- What you need to do -
Output only the lines of the entries that follow, starting at the one with "yellow mouse [313,249,357,305]" and running down to the one with "none -> purple box [520,501,591,563]", both included and unchanged.

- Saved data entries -
══════════

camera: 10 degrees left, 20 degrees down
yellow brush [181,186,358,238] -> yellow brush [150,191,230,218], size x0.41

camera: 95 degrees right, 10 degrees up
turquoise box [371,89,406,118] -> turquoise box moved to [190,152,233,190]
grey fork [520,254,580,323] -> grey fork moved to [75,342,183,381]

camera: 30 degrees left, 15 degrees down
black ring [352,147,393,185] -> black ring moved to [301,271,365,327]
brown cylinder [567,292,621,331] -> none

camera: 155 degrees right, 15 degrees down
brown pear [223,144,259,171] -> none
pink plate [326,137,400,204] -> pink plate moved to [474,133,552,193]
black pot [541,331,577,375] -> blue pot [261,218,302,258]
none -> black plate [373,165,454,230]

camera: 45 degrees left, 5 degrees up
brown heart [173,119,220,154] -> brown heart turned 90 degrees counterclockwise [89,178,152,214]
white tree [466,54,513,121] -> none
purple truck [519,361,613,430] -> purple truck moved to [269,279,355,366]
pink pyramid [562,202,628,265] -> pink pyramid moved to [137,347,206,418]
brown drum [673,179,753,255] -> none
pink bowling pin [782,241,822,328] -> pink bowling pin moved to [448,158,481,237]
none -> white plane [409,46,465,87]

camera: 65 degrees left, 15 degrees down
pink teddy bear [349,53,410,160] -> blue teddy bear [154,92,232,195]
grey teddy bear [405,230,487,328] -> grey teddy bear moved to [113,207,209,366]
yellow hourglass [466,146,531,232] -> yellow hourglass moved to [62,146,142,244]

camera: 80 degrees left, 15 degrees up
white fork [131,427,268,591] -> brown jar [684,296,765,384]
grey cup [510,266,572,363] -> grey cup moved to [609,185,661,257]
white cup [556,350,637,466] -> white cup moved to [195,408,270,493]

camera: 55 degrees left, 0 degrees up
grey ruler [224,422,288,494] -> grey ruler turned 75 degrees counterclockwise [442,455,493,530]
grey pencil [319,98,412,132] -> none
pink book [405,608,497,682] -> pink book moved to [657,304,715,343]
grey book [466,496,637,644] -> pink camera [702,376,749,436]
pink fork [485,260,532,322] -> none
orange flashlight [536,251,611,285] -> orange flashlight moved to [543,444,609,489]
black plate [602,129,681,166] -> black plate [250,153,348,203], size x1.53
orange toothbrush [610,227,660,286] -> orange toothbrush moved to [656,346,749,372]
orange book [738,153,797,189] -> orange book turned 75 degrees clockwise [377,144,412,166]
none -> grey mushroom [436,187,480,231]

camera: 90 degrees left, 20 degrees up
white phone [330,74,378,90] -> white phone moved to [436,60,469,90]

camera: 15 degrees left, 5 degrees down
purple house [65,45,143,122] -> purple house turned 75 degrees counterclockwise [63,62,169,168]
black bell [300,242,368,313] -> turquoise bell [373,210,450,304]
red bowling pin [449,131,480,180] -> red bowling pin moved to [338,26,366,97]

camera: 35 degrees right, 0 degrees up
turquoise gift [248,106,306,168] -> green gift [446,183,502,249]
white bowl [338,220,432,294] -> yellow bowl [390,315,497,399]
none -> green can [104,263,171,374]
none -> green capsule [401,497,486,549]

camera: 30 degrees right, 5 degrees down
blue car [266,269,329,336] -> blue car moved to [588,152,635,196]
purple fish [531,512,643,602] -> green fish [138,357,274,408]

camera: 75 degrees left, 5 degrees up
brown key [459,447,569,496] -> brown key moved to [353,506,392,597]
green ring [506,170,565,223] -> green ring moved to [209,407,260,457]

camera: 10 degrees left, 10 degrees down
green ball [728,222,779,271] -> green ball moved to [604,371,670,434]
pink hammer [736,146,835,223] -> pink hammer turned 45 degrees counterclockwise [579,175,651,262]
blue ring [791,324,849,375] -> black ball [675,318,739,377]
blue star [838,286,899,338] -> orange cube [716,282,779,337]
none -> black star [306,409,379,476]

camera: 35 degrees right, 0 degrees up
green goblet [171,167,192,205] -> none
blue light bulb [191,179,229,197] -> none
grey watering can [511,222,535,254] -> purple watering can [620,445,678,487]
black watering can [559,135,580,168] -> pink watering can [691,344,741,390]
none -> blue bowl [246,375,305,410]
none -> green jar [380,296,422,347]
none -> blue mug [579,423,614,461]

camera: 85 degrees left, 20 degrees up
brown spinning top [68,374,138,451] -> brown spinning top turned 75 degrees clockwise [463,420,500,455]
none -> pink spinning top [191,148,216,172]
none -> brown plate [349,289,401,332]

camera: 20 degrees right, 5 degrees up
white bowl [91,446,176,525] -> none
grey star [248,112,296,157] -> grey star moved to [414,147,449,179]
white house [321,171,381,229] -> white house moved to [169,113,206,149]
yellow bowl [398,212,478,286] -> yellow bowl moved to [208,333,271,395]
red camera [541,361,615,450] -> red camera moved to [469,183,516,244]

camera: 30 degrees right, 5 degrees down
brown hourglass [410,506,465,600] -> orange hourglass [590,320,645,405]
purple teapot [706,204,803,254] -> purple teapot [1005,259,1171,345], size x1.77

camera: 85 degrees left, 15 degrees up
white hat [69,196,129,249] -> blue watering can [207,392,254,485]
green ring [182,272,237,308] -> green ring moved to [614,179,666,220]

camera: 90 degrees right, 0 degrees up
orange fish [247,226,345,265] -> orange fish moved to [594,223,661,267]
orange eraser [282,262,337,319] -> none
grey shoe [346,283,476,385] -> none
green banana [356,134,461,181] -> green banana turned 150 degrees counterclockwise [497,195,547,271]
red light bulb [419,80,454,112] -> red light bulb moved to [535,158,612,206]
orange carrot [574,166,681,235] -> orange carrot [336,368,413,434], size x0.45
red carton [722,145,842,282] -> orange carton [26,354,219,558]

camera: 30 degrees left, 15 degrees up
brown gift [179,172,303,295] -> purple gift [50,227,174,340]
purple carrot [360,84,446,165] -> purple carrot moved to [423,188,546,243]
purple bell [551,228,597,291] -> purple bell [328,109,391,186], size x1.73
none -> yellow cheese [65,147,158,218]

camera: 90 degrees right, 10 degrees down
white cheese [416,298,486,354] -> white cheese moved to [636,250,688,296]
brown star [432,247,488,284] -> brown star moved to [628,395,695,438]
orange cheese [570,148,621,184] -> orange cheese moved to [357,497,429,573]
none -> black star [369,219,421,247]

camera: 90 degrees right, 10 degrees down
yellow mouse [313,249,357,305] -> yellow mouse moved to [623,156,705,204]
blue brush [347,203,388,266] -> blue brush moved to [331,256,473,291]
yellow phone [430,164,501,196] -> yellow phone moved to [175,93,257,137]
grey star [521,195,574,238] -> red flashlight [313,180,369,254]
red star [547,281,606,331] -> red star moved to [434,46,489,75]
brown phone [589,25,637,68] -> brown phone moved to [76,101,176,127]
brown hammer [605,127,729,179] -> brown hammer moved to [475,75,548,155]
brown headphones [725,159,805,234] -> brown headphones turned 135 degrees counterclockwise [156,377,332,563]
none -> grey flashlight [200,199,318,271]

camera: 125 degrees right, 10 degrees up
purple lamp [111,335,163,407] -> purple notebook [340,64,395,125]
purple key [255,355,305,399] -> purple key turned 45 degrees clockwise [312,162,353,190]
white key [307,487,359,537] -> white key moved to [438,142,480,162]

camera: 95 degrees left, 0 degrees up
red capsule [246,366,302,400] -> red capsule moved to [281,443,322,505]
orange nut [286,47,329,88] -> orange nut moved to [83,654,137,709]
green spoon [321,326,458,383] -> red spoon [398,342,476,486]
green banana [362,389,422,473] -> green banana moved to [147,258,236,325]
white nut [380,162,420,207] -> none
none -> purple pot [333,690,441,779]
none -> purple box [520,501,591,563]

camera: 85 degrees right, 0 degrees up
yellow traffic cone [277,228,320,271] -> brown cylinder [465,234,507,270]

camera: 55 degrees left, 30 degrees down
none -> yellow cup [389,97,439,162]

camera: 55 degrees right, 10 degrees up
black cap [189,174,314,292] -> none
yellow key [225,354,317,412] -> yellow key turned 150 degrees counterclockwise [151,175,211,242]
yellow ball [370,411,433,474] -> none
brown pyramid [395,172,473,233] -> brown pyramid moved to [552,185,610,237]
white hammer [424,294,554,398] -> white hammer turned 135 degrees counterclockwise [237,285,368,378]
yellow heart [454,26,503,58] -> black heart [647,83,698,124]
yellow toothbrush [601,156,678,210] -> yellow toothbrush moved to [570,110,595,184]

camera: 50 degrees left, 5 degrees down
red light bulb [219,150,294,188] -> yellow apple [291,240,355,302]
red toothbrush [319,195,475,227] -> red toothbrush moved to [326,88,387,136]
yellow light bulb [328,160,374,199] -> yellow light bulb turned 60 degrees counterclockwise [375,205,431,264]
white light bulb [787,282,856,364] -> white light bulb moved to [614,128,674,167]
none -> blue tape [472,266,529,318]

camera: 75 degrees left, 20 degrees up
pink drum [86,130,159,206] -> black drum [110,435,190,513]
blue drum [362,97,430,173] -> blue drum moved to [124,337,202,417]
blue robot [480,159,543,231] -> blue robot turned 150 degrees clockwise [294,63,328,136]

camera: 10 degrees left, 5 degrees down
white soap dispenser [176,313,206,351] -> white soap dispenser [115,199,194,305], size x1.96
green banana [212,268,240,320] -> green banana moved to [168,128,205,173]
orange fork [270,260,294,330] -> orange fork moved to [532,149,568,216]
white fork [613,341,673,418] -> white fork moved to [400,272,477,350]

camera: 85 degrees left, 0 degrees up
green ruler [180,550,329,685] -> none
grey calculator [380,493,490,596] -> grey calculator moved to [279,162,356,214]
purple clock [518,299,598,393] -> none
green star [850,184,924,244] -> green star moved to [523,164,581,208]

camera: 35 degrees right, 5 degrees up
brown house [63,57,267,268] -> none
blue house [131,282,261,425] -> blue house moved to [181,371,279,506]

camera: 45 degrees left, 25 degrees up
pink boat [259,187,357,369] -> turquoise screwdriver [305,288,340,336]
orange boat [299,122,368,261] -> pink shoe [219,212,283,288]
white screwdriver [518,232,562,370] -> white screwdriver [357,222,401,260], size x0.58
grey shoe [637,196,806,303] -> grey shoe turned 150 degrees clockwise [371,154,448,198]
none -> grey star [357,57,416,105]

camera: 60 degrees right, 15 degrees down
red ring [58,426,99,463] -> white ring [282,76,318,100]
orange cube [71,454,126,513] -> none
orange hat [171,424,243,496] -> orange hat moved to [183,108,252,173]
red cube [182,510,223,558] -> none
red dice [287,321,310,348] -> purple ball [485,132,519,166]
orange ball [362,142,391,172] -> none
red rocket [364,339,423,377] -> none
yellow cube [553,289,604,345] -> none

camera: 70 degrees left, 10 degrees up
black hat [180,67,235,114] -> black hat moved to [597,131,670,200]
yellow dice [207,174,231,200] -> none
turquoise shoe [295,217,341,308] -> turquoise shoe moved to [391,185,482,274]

══════════

- Solution to this problem -
yellow mouse [313,249,357,305] -> yellow mouse moved to [623,156,705,204]
blue brush [347,203,388,266] -> blue brush moved to [331,256,473,291]
yellow phone [430,164,501,196] -> yellow phone moved to [175,93,257,137]
grey star [521,195,574,238] -> red flashlight [313,180,369,254]
red star [547,281,606,331] -> red star moved to [434,46,489,75]
brown phone [589,25,637,68] -> brown phone moved to [76,101,176,127]
brown hammer [605,127,729,179] -> brown hammer moved to [475,75,548,155]
brown headphones [725,159,805,234] -> brown headphones turned 135 degrees counterclockwise [156,377,332,563]
none -> grey flashlight [200,199,318,271]

camera: 125 degrees right, 10 degrees up
purple lamp [111,335,163,407] -> purple notebook [340,64,395,125]
purple key [255,355,305,399] -> purple key turned 45 degrees clockwise [312,162,353,190]
white key [307,487,359,537] -> white key moved to [438,142,480,162]

camera: 95 degrees left, 0 degrees up
red capsule [246,366,302,400] -> red capsule moved to [281,443,322,505]
orange nut [286,47,329,88] -> orange nut moved to [83,654,137,709]
green spoon [321,326,458,383] -> red spoon [398,342,476,486]
green banana [362,389,422,473] -> green banana moved to [147,258,236,325]
white nut [380,162,420,207] -> none
none -> purple pot [333,690,441,779]
none -> purple box [520,501,591,563]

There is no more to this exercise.